**Source data**

◇ ◇ ◇ ◇

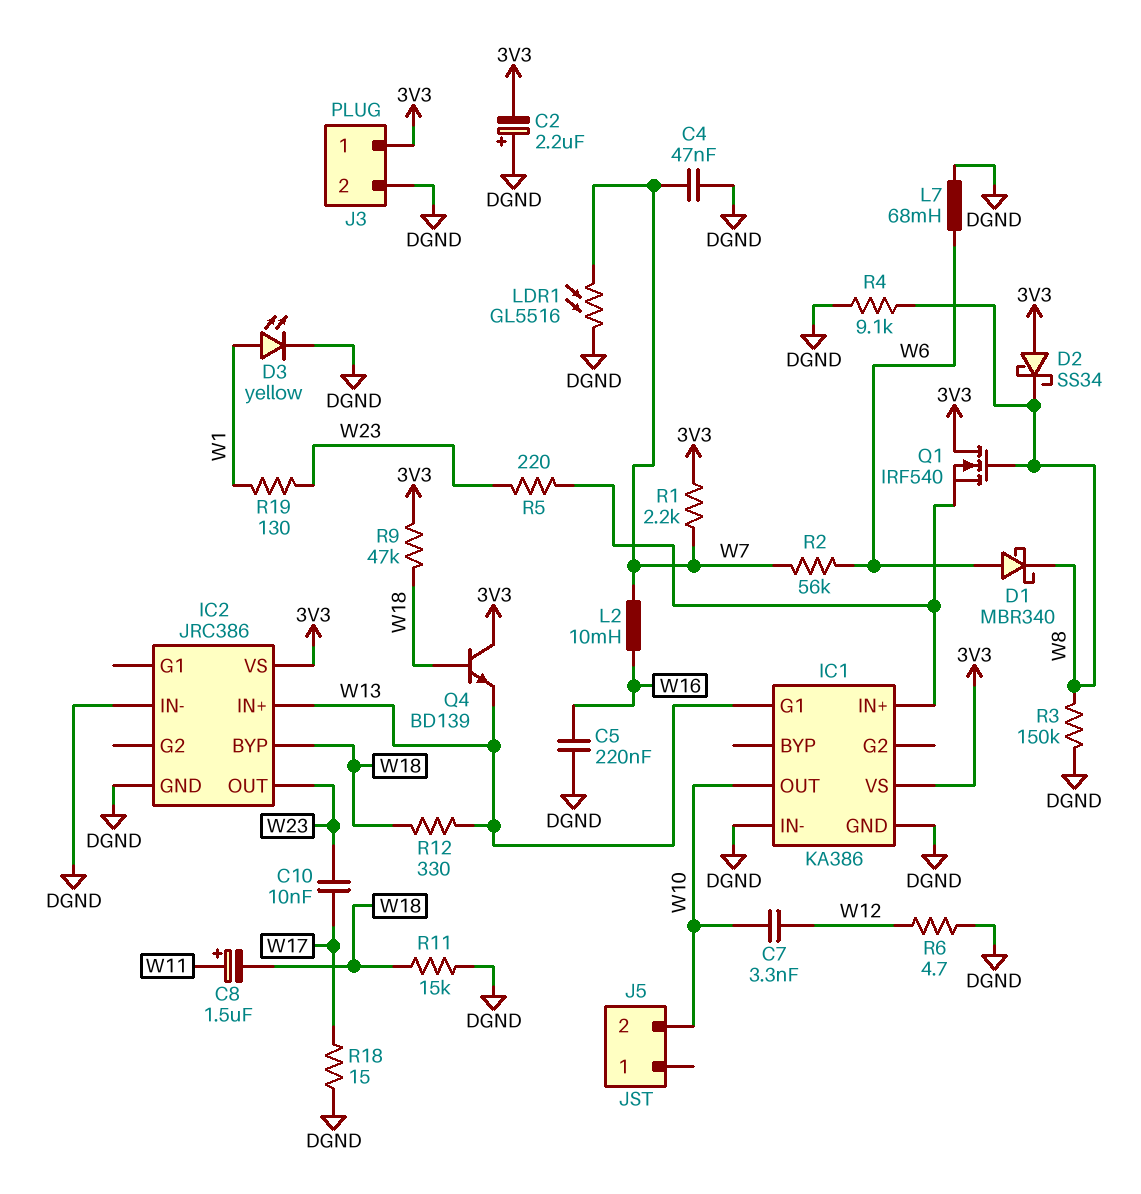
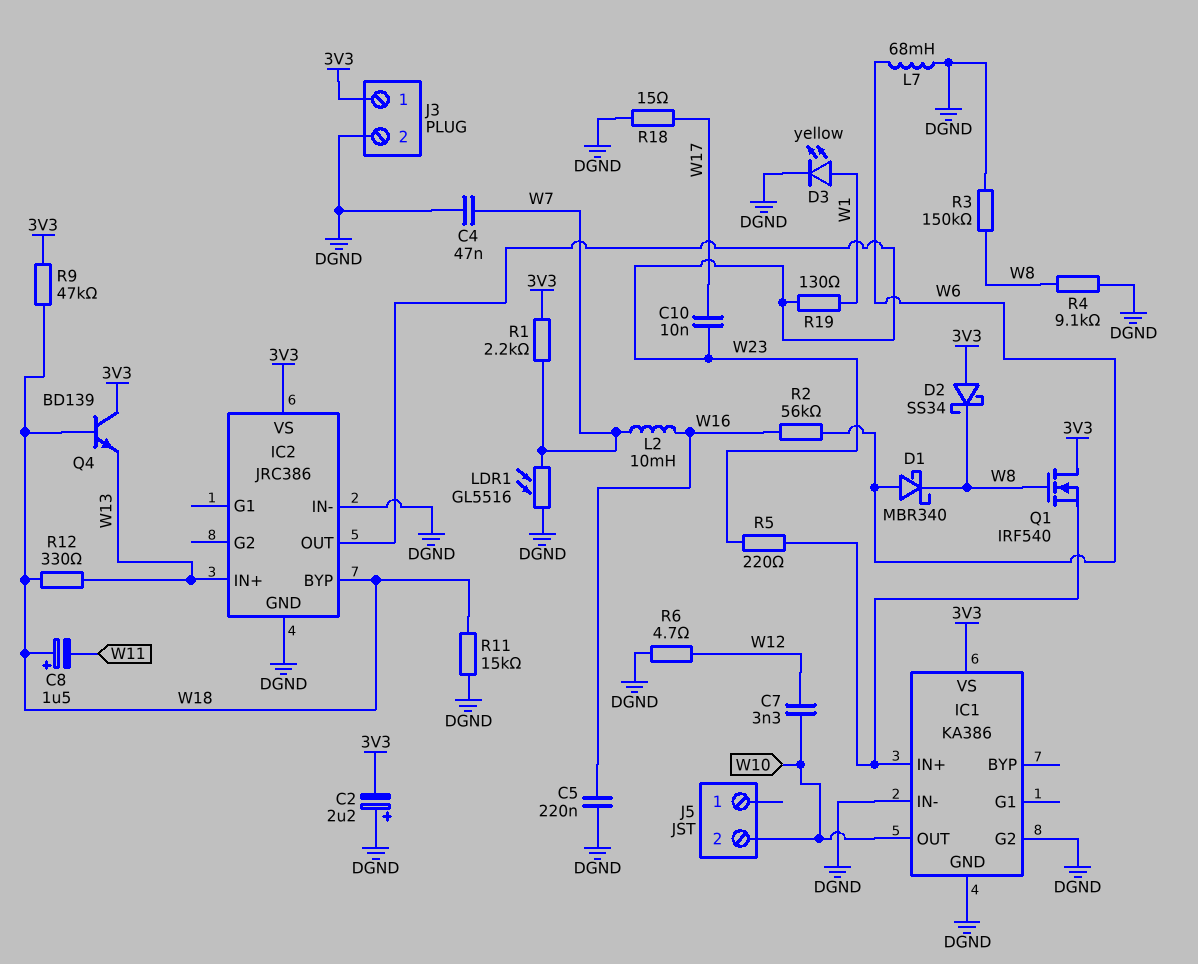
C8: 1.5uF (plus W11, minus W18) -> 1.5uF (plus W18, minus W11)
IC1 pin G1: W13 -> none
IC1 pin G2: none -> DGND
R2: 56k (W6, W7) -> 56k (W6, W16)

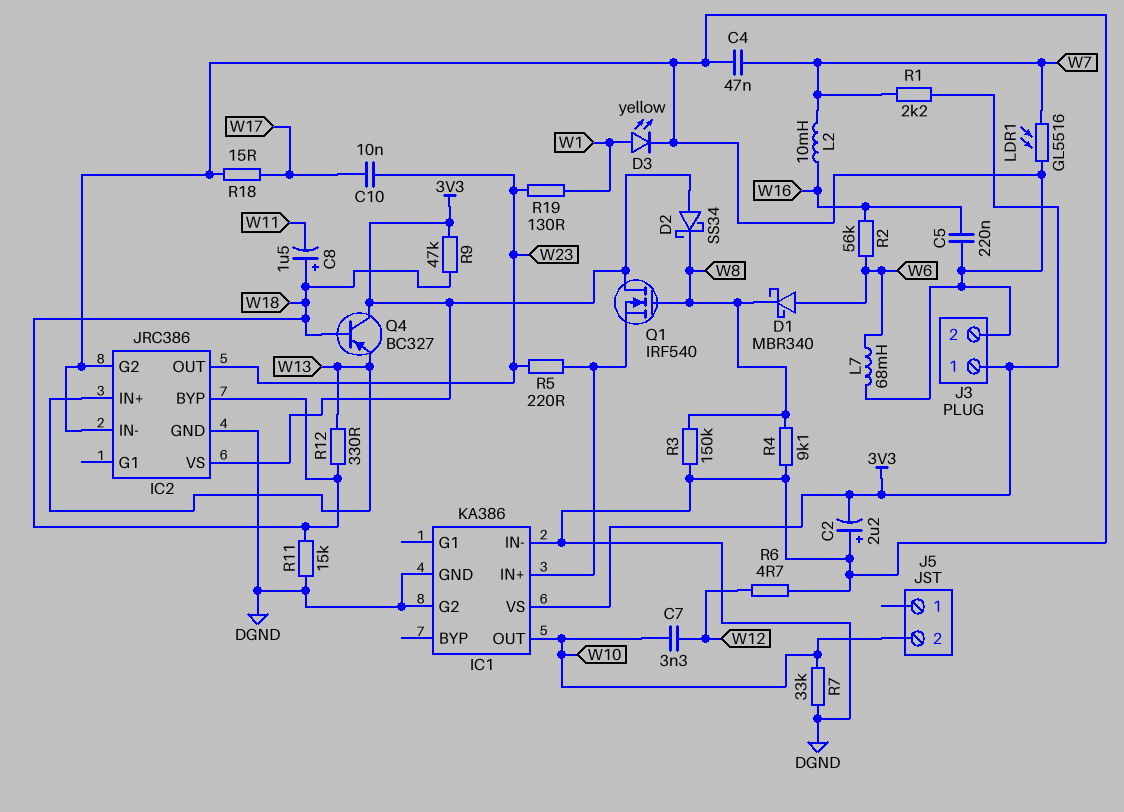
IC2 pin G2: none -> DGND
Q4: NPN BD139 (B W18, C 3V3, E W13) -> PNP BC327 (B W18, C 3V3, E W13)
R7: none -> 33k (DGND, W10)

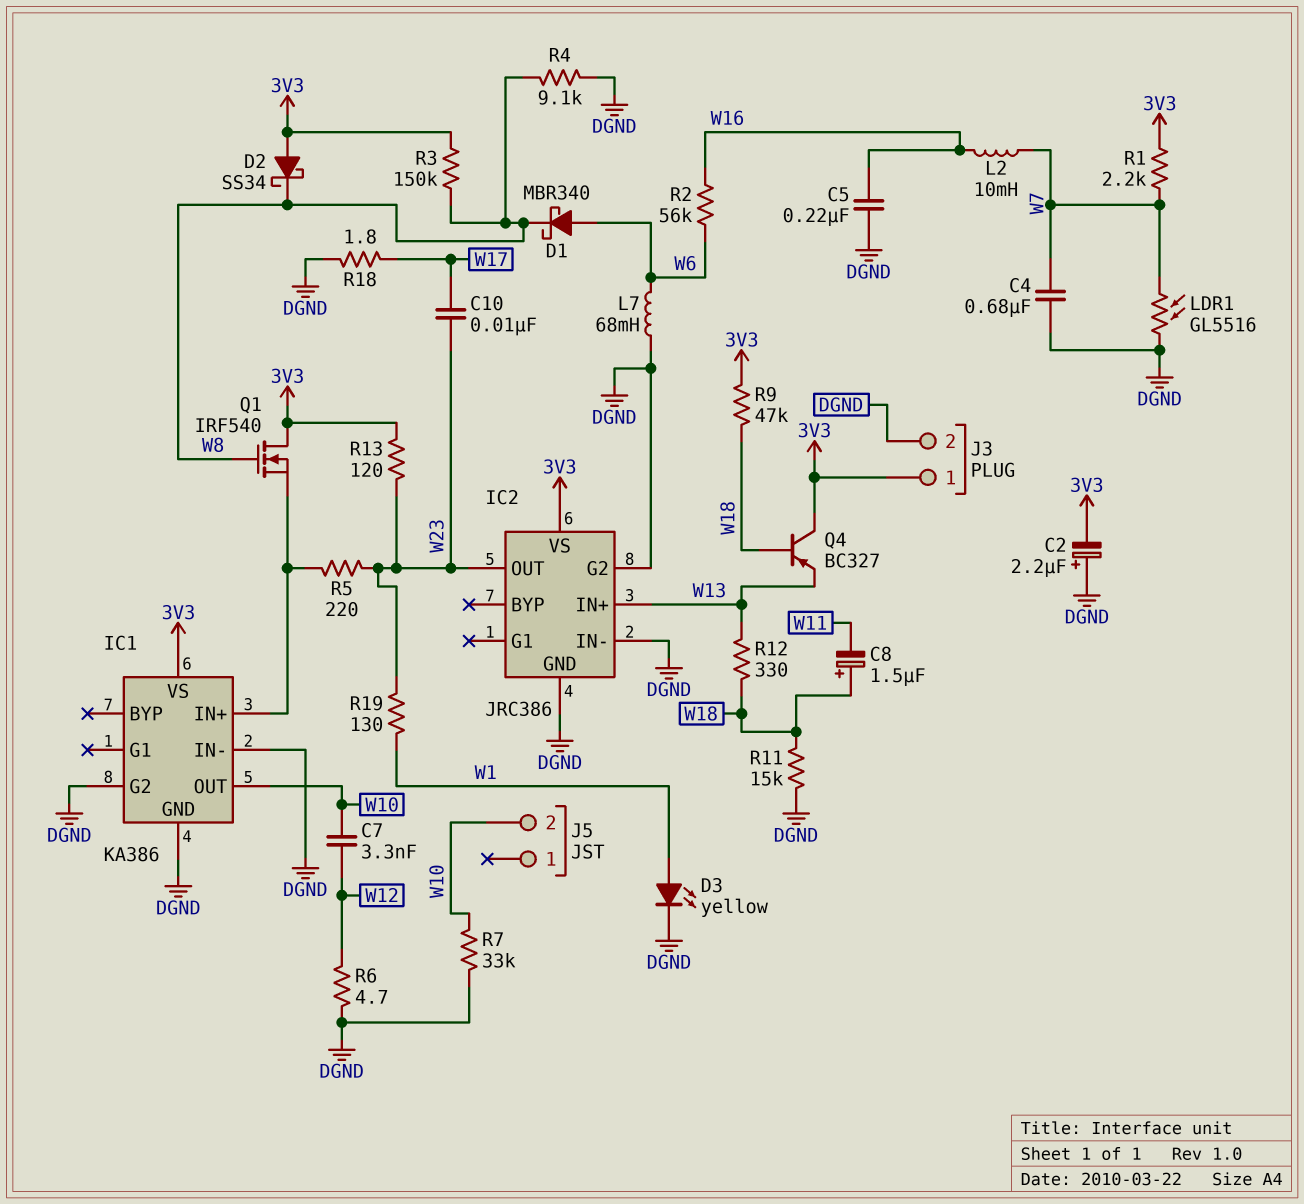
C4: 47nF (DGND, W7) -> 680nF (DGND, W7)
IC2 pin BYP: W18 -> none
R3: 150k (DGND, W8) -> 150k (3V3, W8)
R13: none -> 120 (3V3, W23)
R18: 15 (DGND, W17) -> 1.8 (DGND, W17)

◇ ◇ ◇ ◇

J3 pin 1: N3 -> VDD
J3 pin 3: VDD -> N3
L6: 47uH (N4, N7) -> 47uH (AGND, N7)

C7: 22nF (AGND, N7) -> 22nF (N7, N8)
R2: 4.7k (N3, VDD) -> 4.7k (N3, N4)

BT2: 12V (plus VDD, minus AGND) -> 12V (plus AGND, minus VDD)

◇ ◇ ◇ ◇

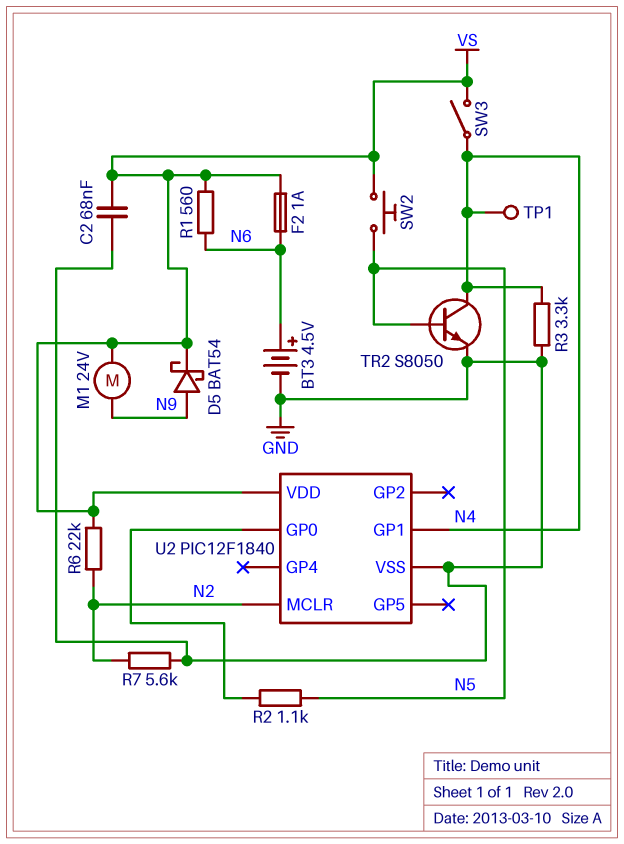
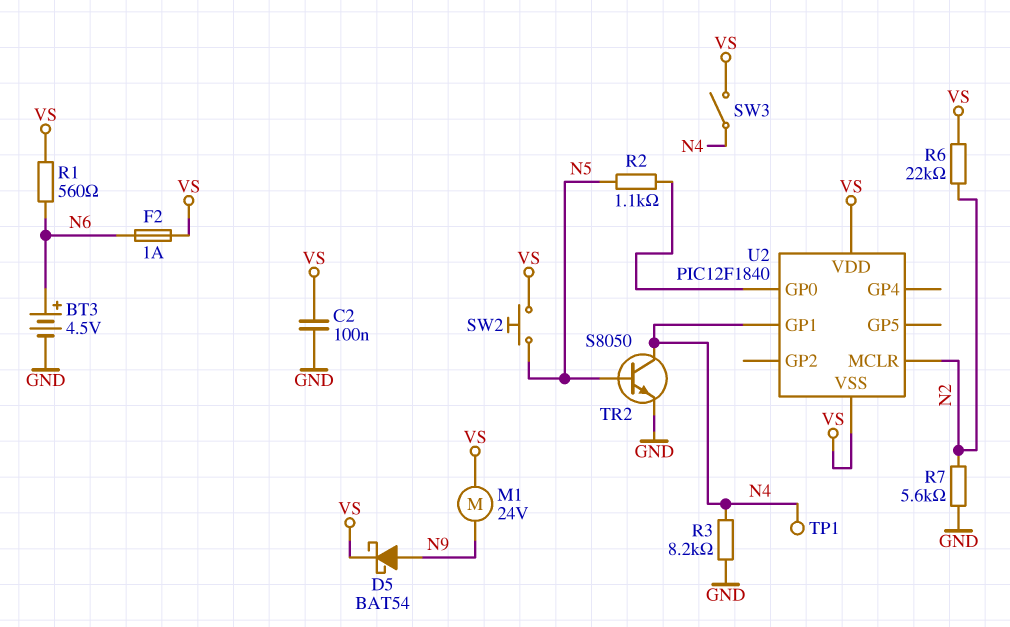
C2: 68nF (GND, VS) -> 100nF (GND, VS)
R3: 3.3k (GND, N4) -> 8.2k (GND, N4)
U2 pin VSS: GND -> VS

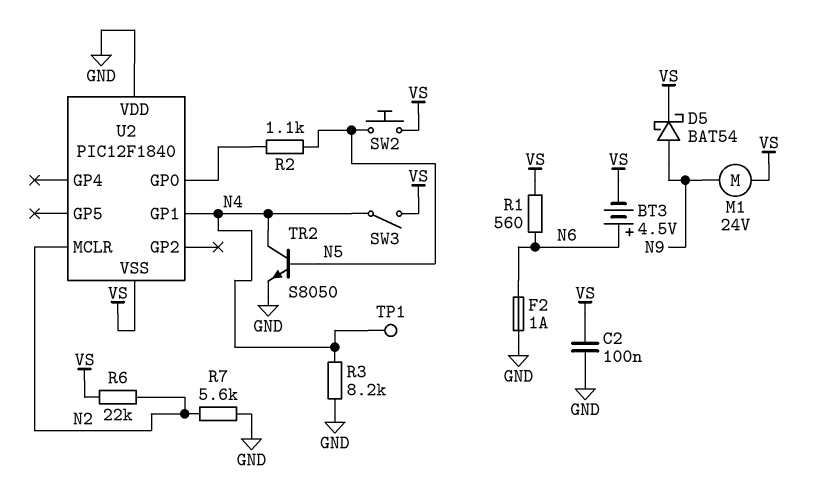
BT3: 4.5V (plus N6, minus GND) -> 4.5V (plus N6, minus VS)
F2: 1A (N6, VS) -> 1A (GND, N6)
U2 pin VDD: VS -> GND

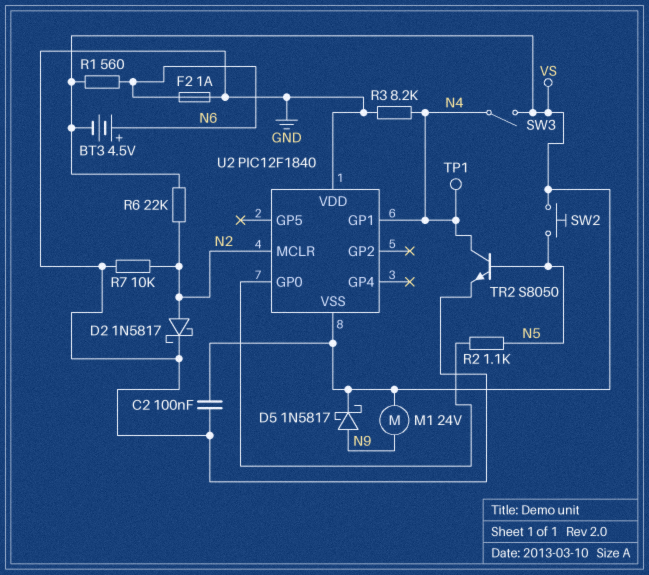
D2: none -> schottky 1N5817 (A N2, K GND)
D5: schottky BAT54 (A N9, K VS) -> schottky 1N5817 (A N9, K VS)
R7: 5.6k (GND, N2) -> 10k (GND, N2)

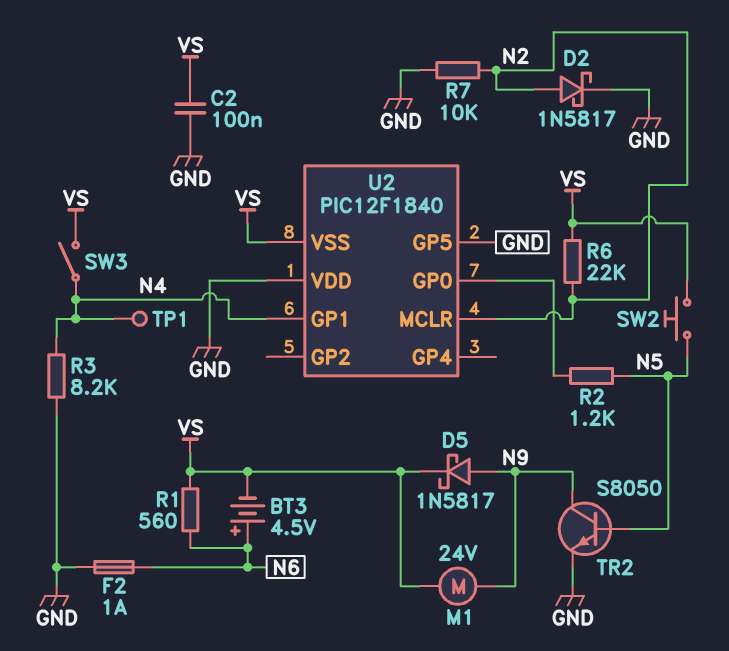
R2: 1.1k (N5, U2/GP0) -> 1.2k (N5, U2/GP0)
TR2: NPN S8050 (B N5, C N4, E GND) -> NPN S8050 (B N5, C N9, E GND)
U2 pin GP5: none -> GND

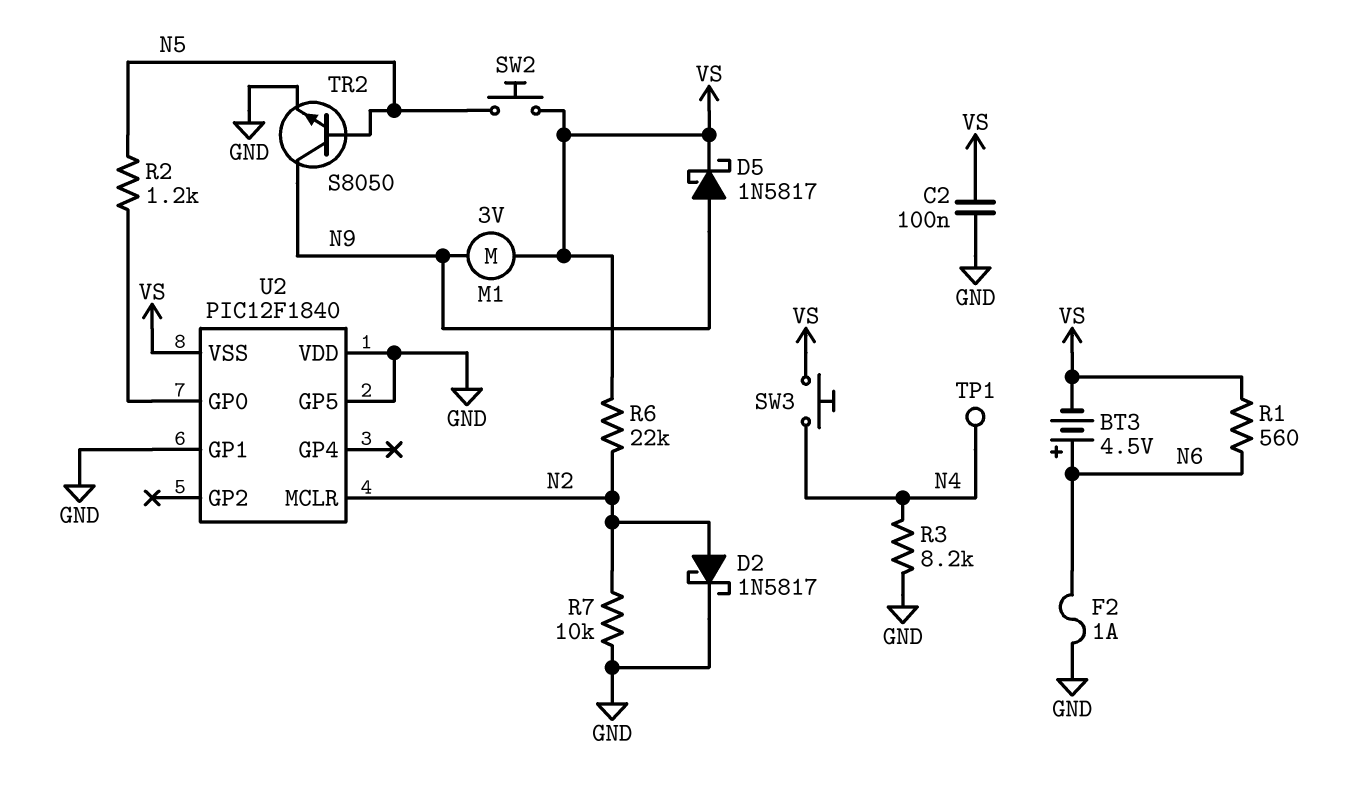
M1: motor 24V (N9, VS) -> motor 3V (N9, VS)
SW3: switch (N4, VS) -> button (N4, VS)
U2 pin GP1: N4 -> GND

◇ ◇ ◇ ◇

**What the task requires**
Count the lines above that contain the word "none", and give only that number.

**Answer to the exercise**
8